-------- The data --------

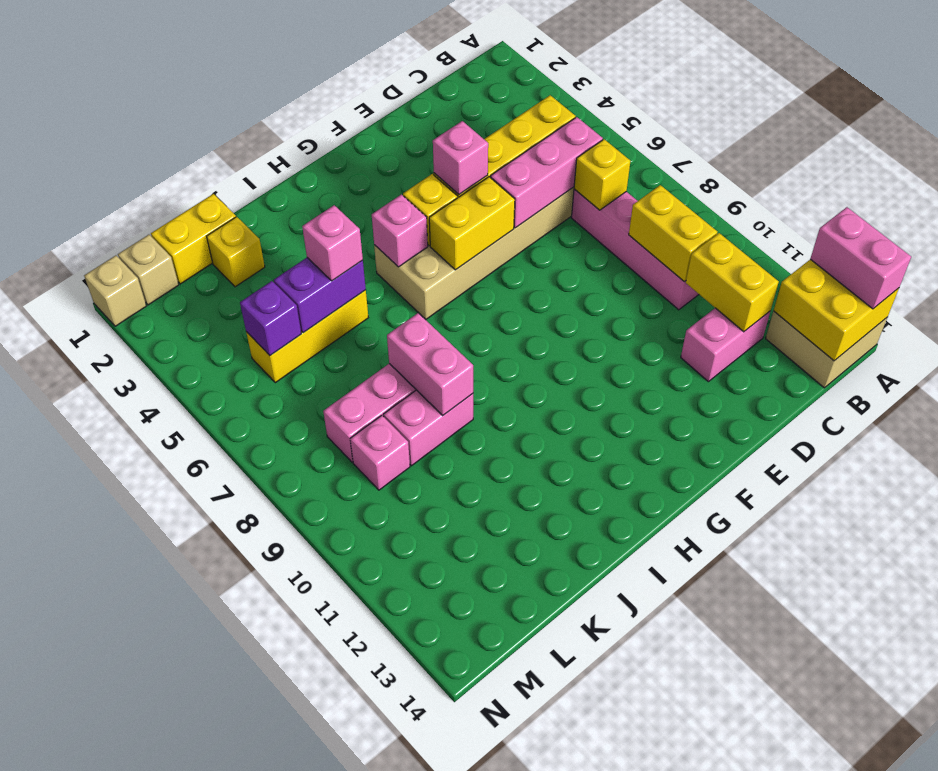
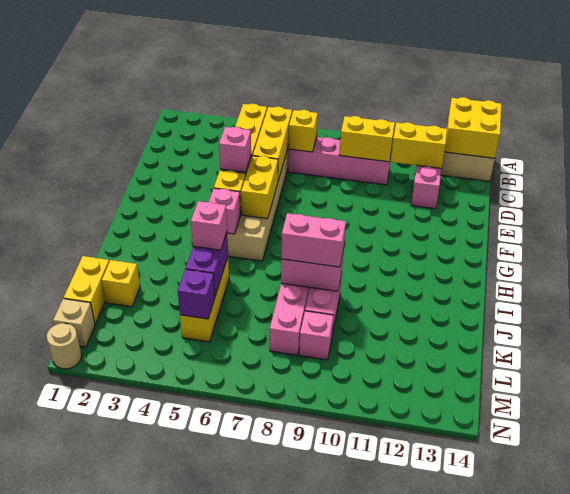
pink brick A13:A14 level 3 -> pink brick J8:J9 level 3
pink brick C6:E6 level 2 -> yellow brick C6:E6 level 2
tan brick N1 level 1 -> tan round brick N1 level 1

--------

Problem description. Take the word "pink" and find each line of the material that contains it. Copy those lines.

Completed exercise.
pink brick A13:A14 level 3 -> pink brick J8:J9 level 3
pink brick C6:E6 level 2 -> yellow brick C6:E6 level 2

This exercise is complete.